- **Exercise instructions**: Starting with the line that contains "relocated | YellowPadlock" and stopping after the line that contains "EbonyTorch | 263", return each line below exactly as written, with no others.

-------- Supplied entries --------

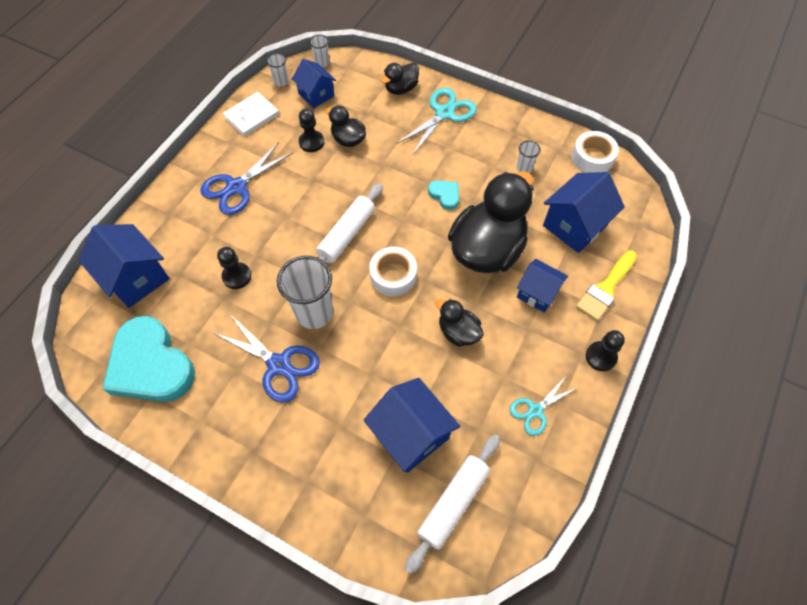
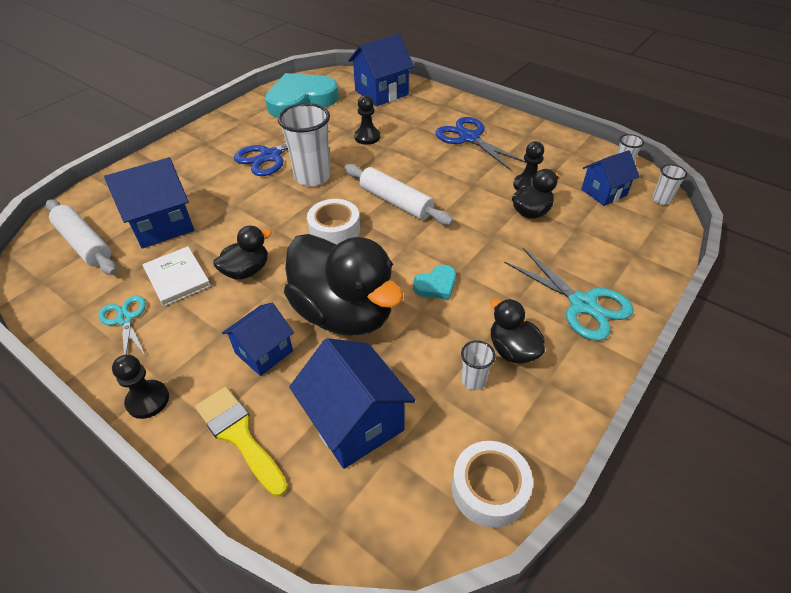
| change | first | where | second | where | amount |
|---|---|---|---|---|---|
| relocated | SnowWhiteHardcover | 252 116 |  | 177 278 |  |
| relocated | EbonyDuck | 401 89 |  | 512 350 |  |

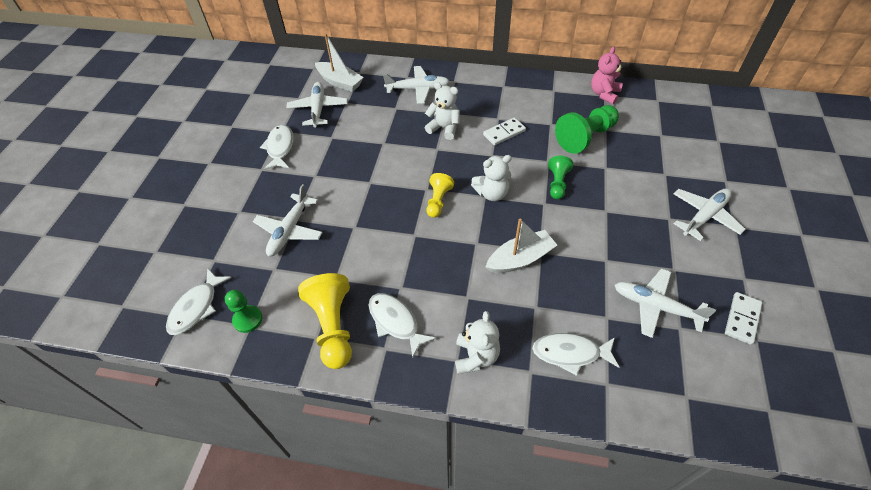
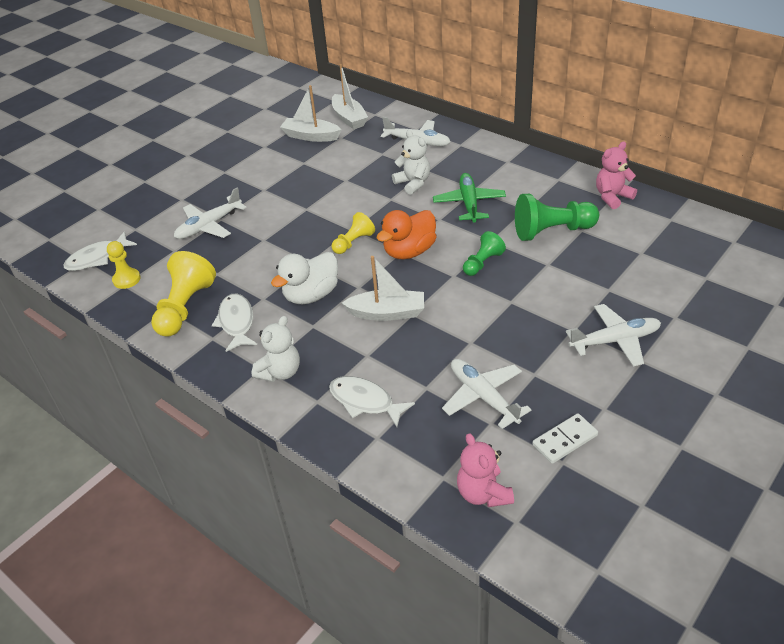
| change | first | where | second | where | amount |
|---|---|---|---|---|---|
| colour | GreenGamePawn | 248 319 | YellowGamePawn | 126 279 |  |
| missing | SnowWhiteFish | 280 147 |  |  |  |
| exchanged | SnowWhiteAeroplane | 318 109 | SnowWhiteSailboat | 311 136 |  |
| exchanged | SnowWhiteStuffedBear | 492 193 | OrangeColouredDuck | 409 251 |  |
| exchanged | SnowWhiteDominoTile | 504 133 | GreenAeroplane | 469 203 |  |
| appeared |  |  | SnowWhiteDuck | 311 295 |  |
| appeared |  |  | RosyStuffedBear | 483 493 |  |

--------
-------- Supplied entries --------

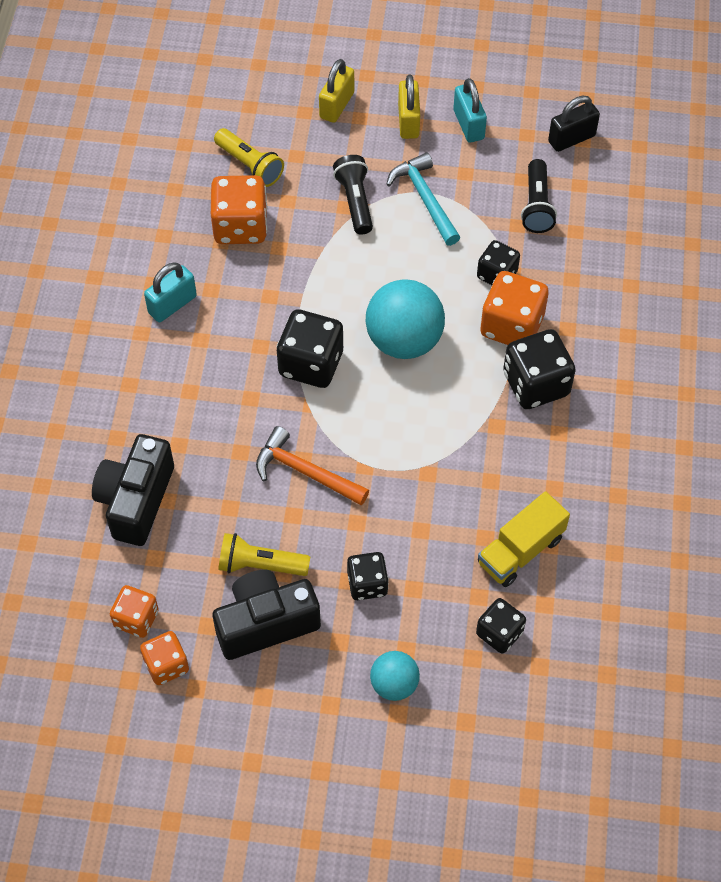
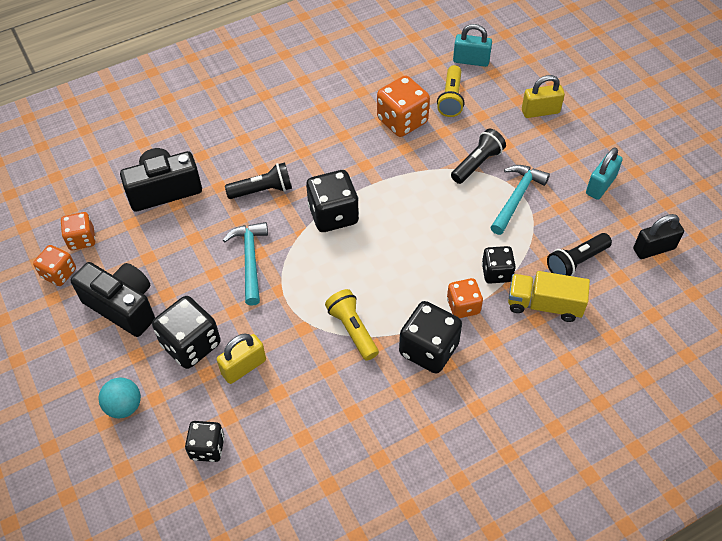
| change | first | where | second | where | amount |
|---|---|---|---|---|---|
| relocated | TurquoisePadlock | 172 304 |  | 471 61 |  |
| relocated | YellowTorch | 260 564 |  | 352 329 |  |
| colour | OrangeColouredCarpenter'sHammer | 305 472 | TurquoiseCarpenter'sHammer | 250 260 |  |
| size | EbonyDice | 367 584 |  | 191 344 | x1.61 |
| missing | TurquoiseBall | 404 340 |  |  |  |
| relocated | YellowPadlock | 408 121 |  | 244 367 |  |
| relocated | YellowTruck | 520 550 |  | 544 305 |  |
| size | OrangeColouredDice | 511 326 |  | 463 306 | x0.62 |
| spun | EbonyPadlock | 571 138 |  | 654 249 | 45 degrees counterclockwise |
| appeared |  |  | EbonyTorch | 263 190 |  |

--------

- **Response box**:
| relocated | YellowPadlock | 408 121 |  | 244 367 |  |
| relocated | YellowTruck | 520 550 |  | 544 305 |  |
| size | OrangeColouredDice | 511 326 |  | 463 306 | x0.62 |
| spun | EbonyPadlock | 571 138 |  | 654 249 | 45 degrees counterclockwise |
| appeared |  |  | EbonyTorch | 263 190 |  |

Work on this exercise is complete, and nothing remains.